— Problem —
Among the records below, find the line that has "white notebook: 3 -> 2"; from there, give the lines again exactly, and stop after the line that has "grey fish: 2 -> 0".

Source records below:

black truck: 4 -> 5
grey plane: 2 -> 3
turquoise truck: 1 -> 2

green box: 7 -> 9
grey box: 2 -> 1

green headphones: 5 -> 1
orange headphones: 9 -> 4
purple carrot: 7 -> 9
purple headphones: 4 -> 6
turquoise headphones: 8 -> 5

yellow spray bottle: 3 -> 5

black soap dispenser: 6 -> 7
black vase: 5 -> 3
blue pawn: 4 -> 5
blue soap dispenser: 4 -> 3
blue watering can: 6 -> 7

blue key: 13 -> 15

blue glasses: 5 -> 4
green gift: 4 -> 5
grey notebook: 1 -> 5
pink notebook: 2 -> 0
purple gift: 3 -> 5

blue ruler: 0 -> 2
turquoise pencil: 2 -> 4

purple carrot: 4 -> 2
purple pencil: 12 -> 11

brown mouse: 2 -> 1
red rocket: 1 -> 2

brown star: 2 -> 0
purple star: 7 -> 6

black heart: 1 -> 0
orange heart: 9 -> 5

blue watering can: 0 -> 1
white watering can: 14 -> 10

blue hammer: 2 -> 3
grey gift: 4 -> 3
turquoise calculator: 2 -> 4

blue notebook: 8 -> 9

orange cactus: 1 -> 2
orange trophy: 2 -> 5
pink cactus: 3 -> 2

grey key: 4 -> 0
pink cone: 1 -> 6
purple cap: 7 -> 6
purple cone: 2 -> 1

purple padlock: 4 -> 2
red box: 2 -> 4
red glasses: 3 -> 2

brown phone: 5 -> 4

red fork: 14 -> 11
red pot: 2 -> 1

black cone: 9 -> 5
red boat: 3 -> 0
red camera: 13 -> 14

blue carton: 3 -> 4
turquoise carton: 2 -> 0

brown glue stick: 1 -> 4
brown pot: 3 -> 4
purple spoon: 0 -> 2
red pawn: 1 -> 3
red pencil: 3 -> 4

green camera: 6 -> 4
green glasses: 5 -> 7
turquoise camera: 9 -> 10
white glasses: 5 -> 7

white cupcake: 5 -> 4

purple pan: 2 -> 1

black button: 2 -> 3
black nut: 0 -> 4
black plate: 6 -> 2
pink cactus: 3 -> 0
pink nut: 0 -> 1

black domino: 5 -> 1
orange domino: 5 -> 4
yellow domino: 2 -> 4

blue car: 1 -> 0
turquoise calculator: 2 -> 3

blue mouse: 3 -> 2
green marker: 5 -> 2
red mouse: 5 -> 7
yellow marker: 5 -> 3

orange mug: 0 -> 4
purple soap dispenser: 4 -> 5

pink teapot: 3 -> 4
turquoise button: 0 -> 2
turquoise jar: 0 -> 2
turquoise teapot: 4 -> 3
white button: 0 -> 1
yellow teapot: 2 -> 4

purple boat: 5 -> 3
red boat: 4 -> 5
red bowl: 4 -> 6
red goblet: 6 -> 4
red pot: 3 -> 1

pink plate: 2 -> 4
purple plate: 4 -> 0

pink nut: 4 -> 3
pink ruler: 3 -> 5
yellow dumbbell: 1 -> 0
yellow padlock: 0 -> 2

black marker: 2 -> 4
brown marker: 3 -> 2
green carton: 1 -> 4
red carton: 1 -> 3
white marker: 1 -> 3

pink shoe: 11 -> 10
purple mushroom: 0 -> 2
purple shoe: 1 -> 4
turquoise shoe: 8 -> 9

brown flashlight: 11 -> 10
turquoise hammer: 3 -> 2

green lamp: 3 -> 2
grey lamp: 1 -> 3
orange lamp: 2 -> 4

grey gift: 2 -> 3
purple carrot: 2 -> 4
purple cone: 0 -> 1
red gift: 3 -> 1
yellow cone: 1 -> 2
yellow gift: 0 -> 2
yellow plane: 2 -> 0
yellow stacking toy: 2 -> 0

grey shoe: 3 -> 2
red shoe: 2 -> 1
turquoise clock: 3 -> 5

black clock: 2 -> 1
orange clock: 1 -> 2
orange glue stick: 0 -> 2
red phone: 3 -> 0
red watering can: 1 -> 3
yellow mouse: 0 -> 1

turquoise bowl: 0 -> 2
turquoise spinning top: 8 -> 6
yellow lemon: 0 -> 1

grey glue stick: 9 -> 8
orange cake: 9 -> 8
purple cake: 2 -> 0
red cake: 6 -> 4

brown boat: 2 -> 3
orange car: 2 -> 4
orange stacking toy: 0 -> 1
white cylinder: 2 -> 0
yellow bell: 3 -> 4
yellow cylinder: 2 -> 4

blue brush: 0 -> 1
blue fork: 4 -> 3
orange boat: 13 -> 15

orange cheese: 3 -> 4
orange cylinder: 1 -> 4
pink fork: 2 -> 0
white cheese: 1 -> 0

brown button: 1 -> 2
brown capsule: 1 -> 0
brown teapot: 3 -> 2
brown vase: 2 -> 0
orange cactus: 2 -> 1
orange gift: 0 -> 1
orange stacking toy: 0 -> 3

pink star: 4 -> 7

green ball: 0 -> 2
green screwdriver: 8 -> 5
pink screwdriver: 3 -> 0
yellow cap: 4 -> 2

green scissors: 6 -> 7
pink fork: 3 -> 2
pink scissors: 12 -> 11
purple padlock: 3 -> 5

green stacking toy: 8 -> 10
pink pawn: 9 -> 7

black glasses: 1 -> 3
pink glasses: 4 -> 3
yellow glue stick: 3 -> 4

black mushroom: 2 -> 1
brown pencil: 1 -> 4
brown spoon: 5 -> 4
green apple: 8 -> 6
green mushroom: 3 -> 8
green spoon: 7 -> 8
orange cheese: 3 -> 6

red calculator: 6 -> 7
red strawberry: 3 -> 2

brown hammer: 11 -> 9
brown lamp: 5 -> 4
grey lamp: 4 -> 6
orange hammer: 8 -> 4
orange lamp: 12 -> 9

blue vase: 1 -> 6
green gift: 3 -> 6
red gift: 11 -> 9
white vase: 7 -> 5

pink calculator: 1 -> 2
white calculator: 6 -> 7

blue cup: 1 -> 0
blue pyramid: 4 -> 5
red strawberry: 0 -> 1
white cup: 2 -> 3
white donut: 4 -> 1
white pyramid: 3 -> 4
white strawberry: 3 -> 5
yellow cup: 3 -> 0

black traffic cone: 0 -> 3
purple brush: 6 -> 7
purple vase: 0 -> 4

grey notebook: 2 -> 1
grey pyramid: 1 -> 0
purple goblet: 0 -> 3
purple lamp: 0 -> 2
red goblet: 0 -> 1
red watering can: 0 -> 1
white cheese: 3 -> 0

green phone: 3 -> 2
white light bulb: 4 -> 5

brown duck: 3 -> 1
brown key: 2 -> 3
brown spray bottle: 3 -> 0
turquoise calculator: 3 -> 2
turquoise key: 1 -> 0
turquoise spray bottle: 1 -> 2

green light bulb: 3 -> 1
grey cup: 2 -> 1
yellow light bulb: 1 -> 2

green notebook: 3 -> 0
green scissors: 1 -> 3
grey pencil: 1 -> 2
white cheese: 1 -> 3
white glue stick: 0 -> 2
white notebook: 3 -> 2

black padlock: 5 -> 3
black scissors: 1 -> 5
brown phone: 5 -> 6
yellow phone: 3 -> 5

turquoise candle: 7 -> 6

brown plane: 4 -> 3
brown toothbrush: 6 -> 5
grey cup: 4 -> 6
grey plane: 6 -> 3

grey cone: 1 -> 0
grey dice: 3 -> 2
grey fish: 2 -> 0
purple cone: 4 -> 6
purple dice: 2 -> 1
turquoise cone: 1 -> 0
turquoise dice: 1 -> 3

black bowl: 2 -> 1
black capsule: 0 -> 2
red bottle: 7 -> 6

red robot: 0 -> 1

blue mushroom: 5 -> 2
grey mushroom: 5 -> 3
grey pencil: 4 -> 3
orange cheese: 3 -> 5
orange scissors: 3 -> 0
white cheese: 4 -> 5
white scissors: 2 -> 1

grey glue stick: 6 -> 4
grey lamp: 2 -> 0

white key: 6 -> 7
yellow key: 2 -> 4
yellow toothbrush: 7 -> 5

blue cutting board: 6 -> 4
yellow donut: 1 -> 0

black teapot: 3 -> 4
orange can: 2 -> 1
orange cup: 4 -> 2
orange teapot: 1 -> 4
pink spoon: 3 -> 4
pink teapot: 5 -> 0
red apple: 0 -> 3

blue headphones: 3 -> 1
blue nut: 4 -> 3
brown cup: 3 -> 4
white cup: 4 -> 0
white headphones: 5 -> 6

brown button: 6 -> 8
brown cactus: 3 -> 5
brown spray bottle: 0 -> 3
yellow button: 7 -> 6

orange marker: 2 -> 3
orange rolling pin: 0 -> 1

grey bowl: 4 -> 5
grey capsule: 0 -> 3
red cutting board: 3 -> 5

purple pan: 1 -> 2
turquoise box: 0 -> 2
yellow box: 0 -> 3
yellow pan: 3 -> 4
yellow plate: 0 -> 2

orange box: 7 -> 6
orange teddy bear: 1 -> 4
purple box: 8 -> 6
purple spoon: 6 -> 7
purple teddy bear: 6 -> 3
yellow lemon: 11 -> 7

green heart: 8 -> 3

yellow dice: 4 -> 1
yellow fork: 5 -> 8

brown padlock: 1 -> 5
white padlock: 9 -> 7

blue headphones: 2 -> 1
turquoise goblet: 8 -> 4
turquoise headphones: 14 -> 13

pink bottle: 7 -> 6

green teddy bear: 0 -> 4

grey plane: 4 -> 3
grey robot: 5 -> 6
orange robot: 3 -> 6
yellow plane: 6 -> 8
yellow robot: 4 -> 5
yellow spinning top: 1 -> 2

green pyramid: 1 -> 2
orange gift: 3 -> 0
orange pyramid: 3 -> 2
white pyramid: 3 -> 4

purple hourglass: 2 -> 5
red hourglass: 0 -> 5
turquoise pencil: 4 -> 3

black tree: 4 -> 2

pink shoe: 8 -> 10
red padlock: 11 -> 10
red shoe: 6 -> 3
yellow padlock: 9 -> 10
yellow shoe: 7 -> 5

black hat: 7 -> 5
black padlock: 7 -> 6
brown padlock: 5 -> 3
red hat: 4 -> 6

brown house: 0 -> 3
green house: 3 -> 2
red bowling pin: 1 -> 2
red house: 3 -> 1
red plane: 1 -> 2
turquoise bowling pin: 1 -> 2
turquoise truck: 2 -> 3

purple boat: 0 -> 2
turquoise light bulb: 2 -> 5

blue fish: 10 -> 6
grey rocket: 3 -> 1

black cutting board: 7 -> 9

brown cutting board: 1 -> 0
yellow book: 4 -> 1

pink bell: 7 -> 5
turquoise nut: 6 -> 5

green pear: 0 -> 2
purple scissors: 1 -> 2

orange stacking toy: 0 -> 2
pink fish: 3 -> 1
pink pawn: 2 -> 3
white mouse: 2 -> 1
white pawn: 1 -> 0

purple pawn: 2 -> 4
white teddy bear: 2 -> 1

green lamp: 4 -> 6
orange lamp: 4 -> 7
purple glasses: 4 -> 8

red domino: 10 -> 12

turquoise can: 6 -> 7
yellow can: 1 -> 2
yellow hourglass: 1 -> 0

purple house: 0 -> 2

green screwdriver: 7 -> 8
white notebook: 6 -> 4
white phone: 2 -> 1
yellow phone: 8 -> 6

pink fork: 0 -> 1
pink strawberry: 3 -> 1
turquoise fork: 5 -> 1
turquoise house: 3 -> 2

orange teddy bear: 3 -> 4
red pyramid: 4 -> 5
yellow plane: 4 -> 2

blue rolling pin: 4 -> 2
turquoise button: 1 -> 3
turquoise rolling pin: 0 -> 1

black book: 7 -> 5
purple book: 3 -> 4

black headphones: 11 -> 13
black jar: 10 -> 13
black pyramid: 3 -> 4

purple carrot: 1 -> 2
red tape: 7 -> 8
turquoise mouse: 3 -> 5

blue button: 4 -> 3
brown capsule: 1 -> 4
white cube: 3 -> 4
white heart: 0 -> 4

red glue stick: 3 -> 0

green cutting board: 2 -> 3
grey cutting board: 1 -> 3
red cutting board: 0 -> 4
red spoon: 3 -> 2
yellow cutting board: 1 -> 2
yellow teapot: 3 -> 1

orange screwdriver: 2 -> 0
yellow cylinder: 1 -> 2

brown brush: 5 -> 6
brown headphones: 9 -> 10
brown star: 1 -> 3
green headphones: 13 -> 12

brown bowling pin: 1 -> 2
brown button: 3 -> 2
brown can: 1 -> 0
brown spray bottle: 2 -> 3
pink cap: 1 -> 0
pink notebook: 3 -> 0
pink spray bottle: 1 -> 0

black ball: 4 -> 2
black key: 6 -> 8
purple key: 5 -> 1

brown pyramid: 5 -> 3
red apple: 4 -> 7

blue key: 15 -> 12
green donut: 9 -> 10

End of Source records.

— Answer area —
white notebook: 3 -> 2

black padlock: 5 -> 3
black scissors: 1 -> 5
brown phone: 5 -> 6
yellow phone: 3 -> 5

turquoise candle: 7 -> 6

brown plane: 4 -> 3
brown toothbrush: 6 -> 5
grey cup: 4 -> 6
grey plane: 6 -> 3

grey cone: 1 -> 0
grey dice: 3 -> 2
grey fish: 2 -> 0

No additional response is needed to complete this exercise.